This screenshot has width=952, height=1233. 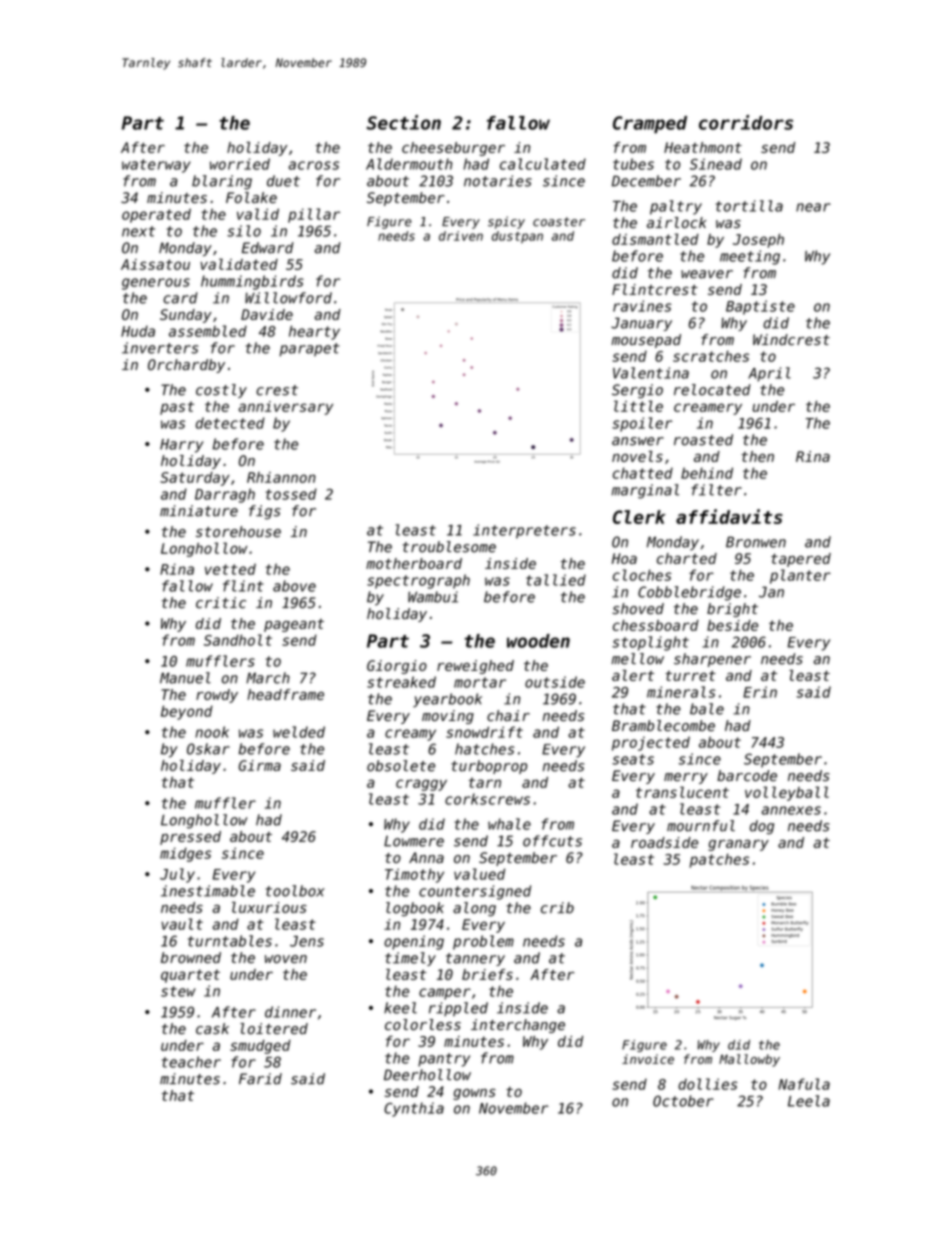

==

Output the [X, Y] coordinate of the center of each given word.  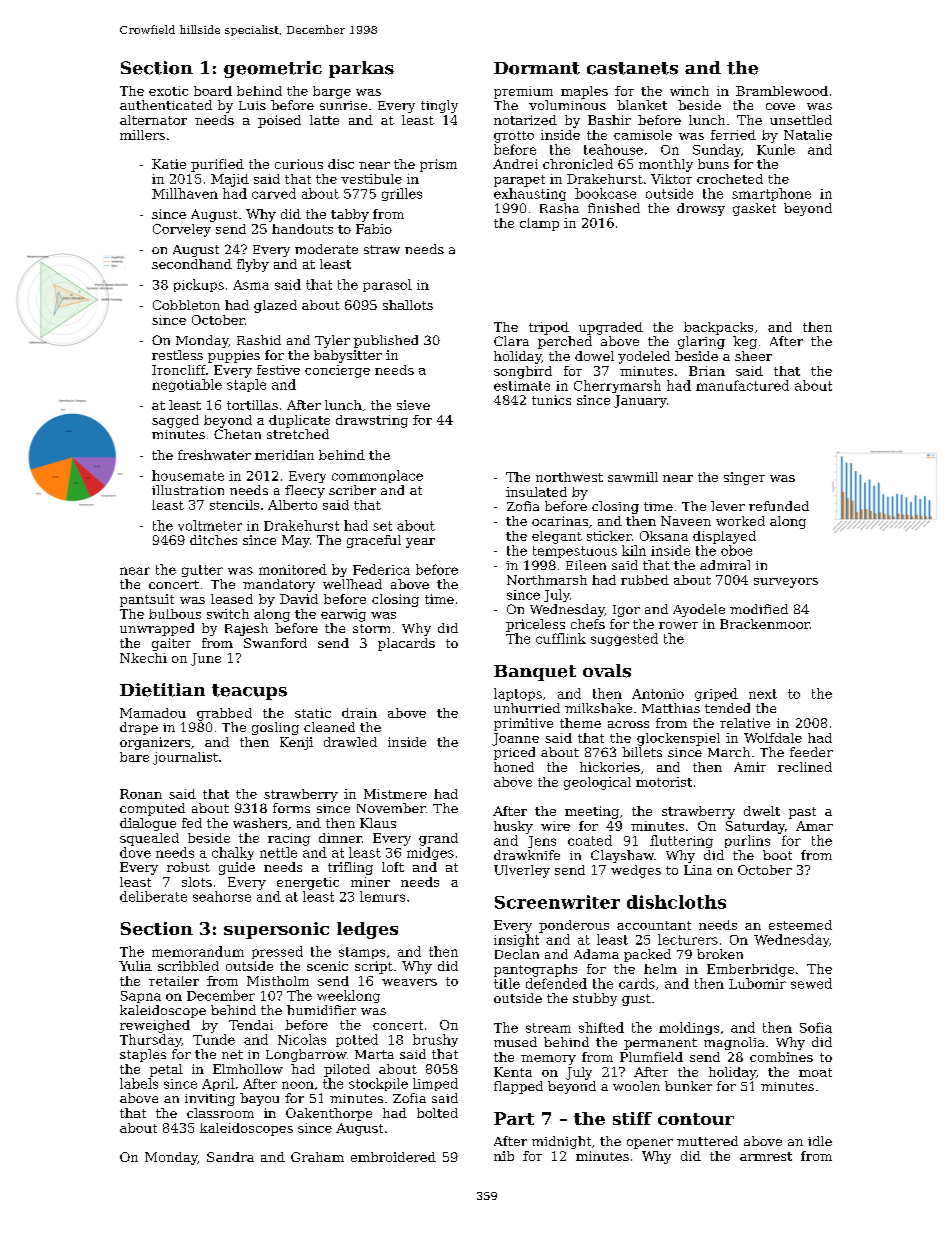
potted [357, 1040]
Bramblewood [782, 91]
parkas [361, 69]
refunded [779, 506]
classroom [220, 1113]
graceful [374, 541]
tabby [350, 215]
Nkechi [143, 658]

Exercise aim - Please rewrite the records starting at the line containing "parkas [361, 69]" and ending at the line containing "Nkechi [143, 658]", both included, scaling every coordinate in the answers by 1.45 and rounding to whole numbers, with halves rounded up. Give only those lines.

Finished exercise -
parkas [523, 100]
refunded [1130, 734]
classroom [319, 1614]
graceful [542, 784]
tabby [508, 312]
Nkechi [207, 954]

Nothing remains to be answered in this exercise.